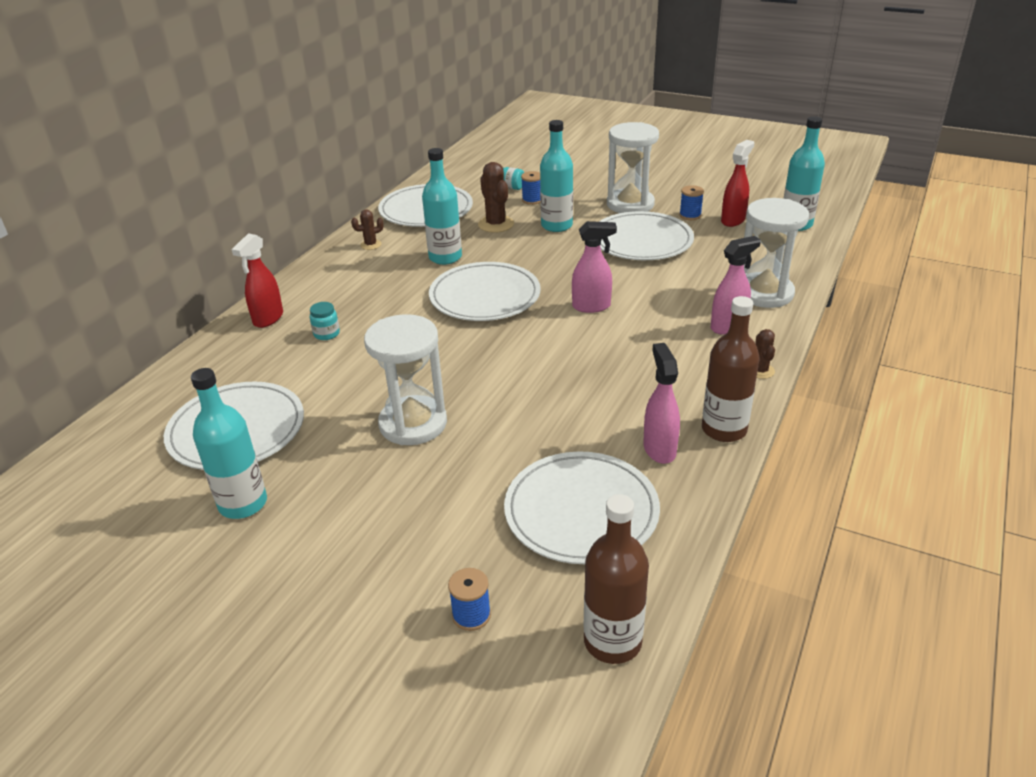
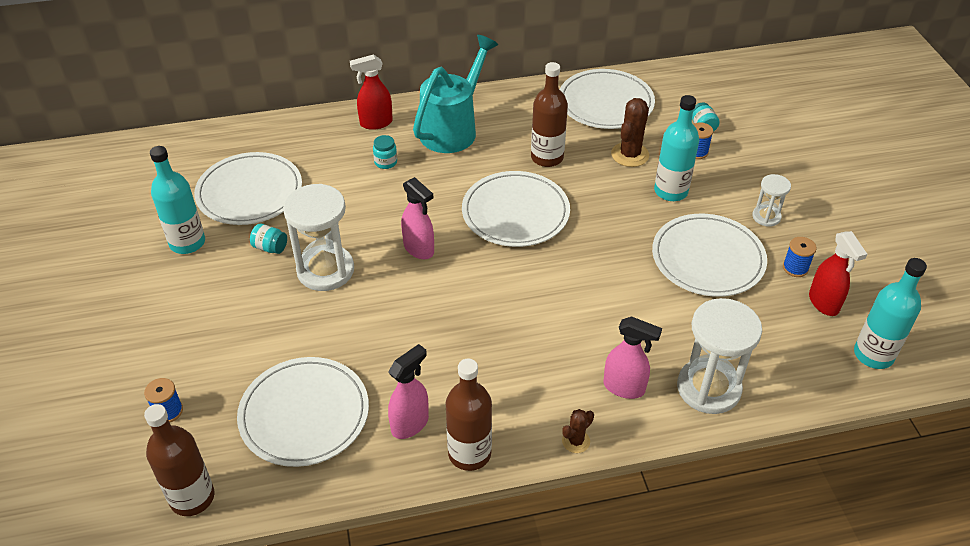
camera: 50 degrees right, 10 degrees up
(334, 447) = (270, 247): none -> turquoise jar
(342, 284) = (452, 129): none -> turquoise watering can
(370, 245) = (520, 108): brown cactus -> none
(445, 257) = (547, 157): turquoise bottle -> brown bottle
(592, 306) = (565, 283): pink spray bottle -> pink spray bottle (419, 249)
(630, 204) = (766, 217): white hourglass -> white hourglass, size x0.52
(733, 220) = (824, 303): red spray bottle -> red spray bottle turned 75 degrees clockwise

——————————

* [TO DO]
Find and copy each line above holding "degrees".

* [EXERCISE SOLUTION]
camera: 50 degrees right, 10 degrees up
(733, 220) = (824, 303): red spray bottle -> red spray bottle turned 75 degrees clockwise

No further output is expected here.